(Data items)
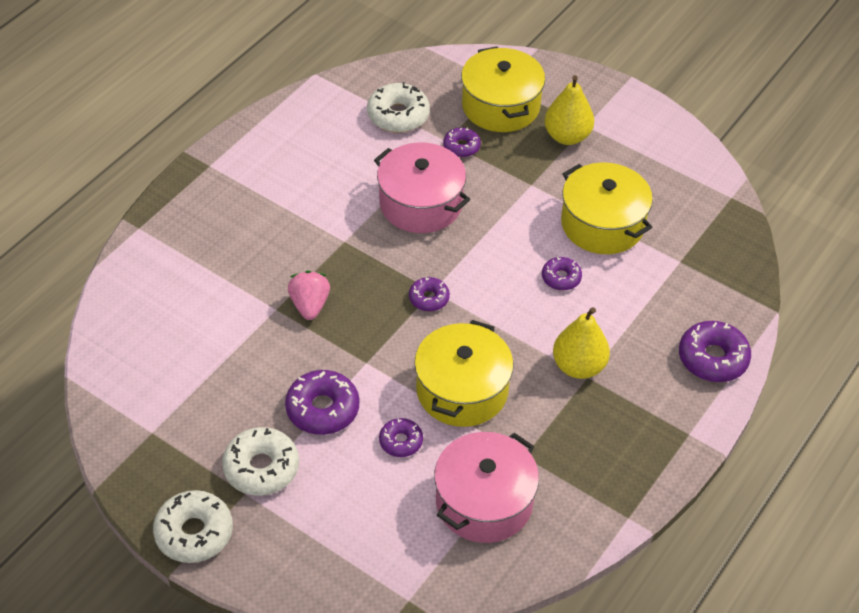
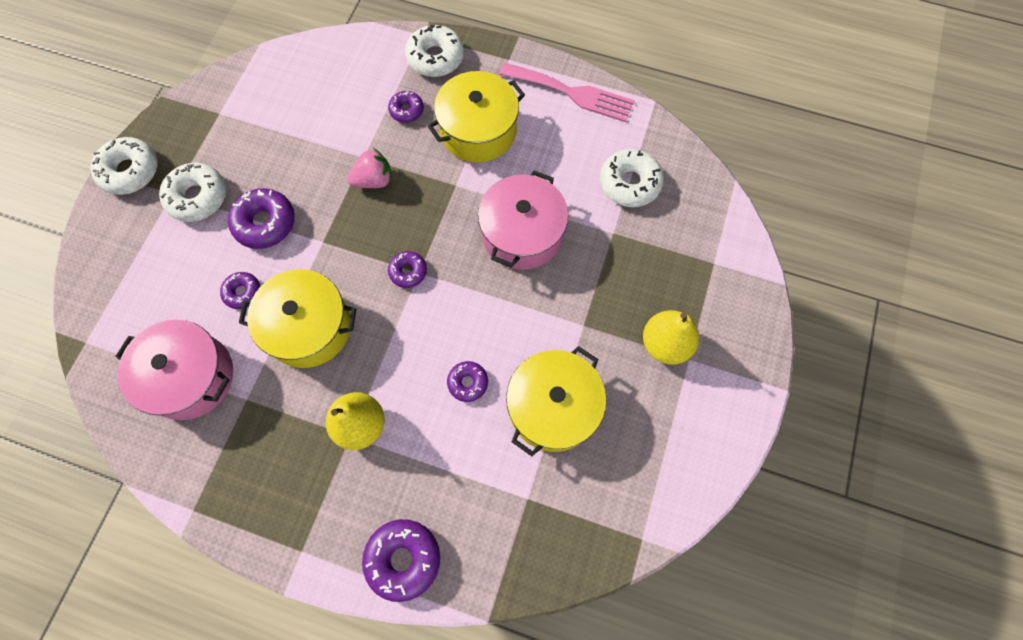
camera: 75 degrees right, 20 degrees up
(176, 223) = (435, 58): none -> white donut
(276, 128) = (572, 93): none -> pink fork
(461, 147) = (610, 249): purple donut -> purple donut (406, 110)
(501, 106) = (682, 270): yellow pot -> yellow pot (478, 131)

● **What needs to be done**:
Show all lines above containing "none".

● **Solution to this problem**:
(176, 223) = (435, 58): none -> white donut
(276, 128) = (572, 93): none -> pink fork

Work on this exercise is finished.